**EXERCISE**
All records below are to be repeated exactly, with the pictures left out.

**RECORD EXTRACTS**
Start of Block

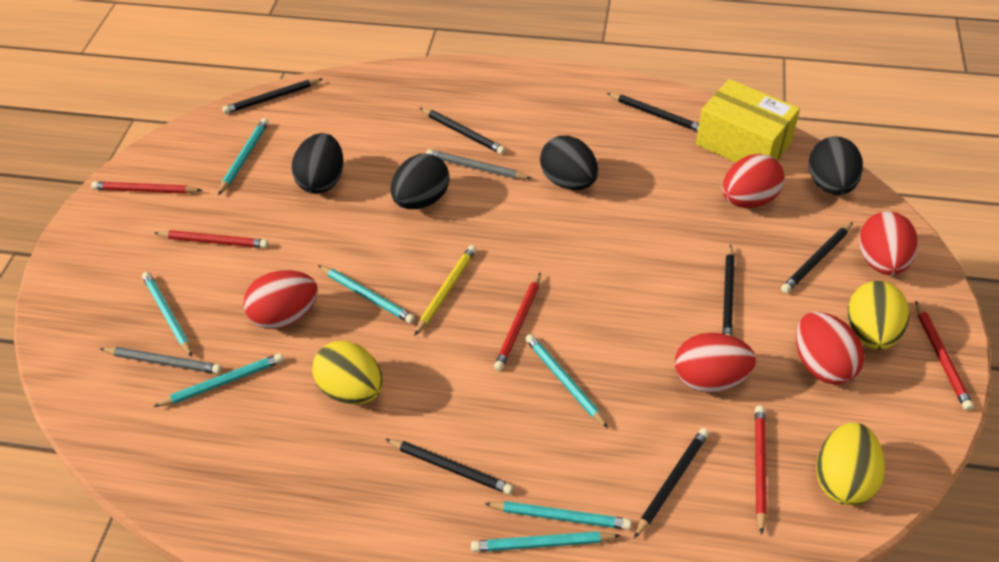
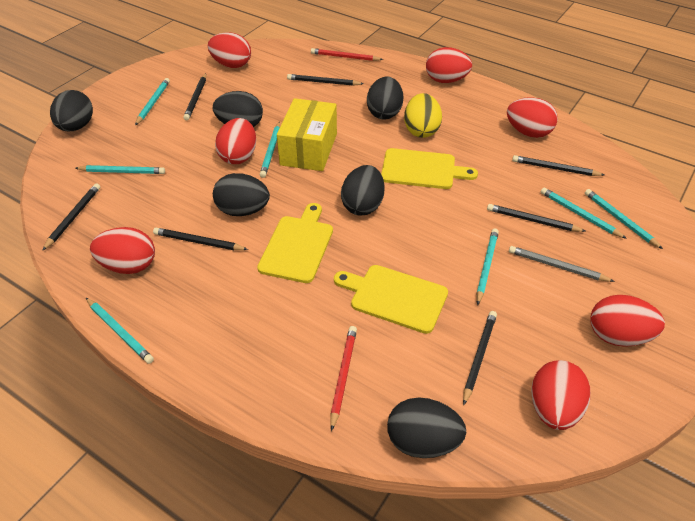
black egg: 4 -> 6
grey pencil: 2 -> 1
red egg: 5 -> 7
red pencil: 5 -> 2
yellow cutting board: 0 -> 3
yellow egg: 3 -> 1
yellow pencil: 1 -> 0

End of Block

**RESULT OF THE TASK**
black egg: 4 -> 6
grey pencil: 2 -> 1
red egg: 5 -> 7
red pencil: 5 -> 2
yellow cutting board: 0 -> 3
yellow egg: 3 -> 1
yellow pencil: 1 -> 0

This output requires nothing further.